== Action item ==
Go through the entries and copy every line that has the string "trophy" in it.

*** Begin section ***

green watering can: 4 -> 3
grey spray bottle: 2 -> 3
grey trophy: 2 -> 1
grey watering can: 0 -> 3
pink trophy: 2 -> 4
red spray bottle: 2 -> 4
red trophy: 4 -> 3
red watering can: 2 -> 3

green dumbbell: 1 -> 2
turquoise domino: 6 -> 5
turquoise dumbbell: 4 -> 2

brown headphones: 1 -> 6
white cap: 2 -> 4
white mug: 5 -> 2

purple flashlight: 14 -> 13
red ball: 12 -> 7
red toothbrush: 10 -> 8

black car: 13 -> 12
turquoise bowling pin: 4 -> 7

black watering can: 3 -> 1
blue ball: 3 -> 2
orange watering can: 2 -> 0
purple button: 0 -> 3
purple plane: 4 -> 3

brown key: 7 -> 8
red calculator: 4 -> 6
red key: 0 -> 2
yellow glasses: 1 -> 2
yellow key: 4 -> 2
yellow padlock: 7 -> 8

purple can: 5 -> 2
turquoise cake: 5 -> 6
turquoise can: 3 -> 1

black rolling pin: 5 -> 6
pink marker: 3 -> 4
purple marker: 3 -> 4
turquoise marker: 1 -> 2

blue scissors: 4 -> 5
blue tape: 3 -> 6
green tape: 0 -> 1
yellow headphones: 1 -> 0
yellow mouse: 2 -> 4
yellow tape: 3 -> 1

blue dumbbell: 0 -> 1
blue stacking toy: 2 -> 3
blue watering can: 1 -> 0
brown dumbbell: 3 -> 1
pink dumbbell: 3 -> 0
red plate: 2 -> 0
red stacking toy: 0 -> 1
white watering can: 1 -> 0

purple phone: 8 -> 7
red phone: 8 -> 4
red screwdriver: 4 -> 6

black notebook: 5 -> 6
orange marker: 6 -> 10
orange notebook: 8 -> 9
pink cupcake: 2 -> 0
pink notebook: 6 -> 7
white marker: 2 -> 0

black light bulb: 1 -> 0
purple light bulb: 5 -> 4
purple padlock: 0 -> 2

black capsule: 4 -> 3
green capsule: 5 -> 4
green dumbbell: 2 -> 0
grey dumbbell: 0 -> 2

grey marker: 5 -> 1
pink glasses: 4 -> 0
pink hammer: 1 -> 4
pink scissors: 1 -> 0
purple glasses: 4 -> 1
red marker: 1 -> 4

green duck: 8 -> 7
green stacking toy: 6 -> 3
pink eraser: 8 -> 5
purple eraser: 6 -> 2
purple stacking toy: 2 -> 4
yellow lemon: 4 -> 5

*** End section ***

== Reply to the exercise ==
grey trophy: 2 -> 1
pink trophy: 2 -> 4
red trophy: 4 -> 3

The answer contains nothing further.